What you need to do – Reproduce all the entries precisely.
——————
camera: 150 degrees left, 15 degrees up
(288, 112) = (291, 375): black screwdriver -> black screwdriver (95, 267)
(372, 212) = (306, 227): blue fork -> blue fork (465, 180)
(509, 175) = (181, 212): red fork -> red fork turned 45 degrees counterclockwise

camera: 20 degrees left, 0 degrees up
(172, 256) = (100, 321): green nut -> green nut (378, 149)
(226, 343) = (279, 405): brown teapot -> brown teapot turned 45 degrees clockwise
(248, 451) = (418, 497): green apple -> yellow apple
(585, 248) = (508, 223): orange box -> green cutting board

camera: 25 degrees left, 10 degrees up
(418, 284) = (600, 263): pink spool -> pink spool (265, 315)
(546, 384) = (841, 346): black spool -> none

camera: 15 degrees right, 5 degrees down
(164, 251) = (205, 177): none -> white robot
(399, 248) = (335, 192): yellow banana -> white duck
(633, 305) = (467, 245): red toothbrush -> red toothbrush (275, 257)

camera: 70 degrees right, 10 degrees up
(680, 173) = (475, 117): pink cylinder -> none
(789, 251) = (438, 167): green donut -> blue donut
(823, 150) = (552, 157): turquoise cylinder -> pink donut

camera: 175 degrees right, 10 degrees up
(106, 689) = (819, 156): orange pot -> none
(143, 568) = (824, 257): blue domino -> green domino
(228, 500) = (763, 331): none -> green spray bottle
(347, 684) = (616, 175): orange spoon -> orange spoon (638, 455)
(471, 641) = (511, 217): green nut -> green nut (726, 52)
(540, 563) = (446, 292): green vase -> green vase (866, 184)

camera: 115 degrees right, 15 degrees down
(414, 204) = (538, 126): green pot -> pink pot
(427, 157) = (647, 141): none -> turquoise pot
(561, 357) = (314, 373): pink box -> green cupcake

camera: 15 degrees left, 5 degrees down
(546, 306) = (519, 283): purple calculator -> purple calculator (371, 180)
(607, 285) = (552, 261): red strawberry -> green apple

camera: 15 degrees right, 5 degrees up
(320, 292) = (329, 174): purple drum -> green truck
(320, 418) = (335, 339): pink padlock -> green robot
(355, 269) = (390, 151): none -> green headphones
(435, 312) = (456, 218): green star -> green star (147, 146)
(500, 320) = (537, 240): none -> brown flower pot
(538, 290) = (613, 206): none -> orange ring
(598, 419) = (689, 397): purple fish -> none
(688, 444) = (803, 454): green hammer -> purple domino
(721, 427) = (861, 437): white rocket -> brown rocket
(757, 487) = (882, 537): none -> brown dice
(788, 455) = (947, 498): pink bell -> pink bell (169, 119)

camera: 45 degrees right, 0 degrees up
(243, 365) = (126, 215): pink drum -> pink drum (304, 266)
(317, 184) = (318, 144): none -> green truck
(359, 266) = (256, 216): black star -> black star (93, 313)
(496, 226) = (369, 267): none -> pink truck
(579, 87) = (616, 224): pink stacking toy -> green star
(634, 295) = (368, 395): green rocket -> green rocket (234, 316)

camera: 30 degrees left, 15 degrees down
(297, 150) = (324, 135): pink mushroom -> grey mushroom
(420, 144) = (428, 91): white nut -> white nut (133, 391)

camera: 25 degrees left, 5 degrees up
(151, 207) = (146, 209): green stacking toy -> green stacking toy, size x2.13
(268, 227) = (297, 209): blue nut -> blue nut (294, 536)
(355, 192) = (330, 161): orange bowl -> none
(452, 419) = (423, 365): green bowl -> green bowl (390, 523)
——————
Solved exercise –
camera: 150 degrees left, 15 degrees up
(288, 112) = (291, 375): black screwdriver -> black screwdriver (95, 267)
(372, 212) = (306, 227): blue fork -> blue fork (465, 180)
(509, 175) = (181, 212): red fork -> red fork turned 45 degrees counterclockwise

camera: 20 degrees left, 0 degrees up
(172, 256) = (100, 321): green nut -> green nut (378, 149)
(226, 343) = (279, 405): brown teapot -> brown teapot turned 45 degrees clockwise
(248, 451) = (418, 497): green apple -> yellow apple
(585, 248) = (508, 223): orange box -> green cutting board

camera: 25 degrees left, 10 degrees up
(418, 284) = (600, 263): pink spool -> pink spool (265, 315)
(546, 384) = (841, 346): black spool -> none

camera: 15 degrees right, 5 degrees down
(164, 251) = (205, 177): none -> white robot
(399, 248) = (335, 192): yellow banana -> white duck
(633, 305) = (467, 245): red toothbrush -> red toothbrush (275, 257)

camera: 70 degrees right, 10 degrees up
(680, 173) = (475, 117): pink cylinder -> none
(789, 251) = (438, 167): green donut -> blue donut
(823, 150) = (552, 157): turquoise cylinder -> pink donut

camera: 175 degrees right, 10 degrees up
(106, 689) = (819, 156): orange pot -> none
(143, 568) = (824, 257): blue domino -> green domino
(228, 500) = (763, 331): none -> green spray bottle
(347, 684) = (616, 175): orange spoon -> orange spoon (638, 455)
(471, 641) = (511, 217): green nut -> green nut (726, 52)
(540, 563) = (446, 292): green vase -> green vase (866, 184)

camera: 115 degrees right, 15 degrees down
(414, 204) = (538, 126): green pot -> pink pot
(427, 157) = (647, 141): none -> turquoise pot
(561, 357) = (314, 373): pink box -> green cupcake

camera: 15 degrees left, 5 degrees down
(546, 306) = (519, 283): purple calculator -> purple calculator (371, 180)
(607, 285) = (552, 261): red strawberry -> green apple

camera: 15 degrees right, 5 degrees up
(320, 292) = (329, 174): purple drum -> green truck
(320, 418) = (335, 339): pink padlock -> green robot
(355, 269) = (390, 151): none -> green headphones
(435, 312) = (456, 218): green star -> green star (147, 146)
(500, 320) = (537, 240): none -> brown flower pot
(538, 290) = (613, 206): none -> orange ring
(598, 419) = (689, 397): purple fish -> none
(688, 444) = (803, 454): green hammer -> purple domino
(721, 427) = (861, 437): white rocket -> brown rocket
(757, 487) = (882, 537): none -> brown dice
(788, 455) = (947, 498): pink bell -> pink bell (169, 119)

camera: 45 degrees right, 0 degrees up
(243, 365) = (126, 215): pink drum -> pink drum (304, 266)
(317, 184) = (318, 144): none -> green truck
(359, 266) = (256, 216): black star -> black star (93, 313)
(496, 226) = (369, 267): none -> pink truck
(579, 87) = (616, 224): pink stacking toy -> green star
(634, 295) = (368, 395): green rocket -> green rocket (234, 316)

camera: 30 degrees left, 15 degrees down
(297, 150) = (324, 135): pink mushroom -> grey mushroom
(420, 144) = (428, 91): white nut -> white nut (133, 391)

camera: 25 degrees left, 5 degrees up
(151, 207) = (146, 209): green stacking toy -> green stacking toy, size x2.13
(268, 227) = (297, 209): blue nut -> blue nut (294, 536)
(355, 192) = (330, 161): orange bowl -> none
(452, 419) = (423, 365): green bowl -> green bowl (390, 523)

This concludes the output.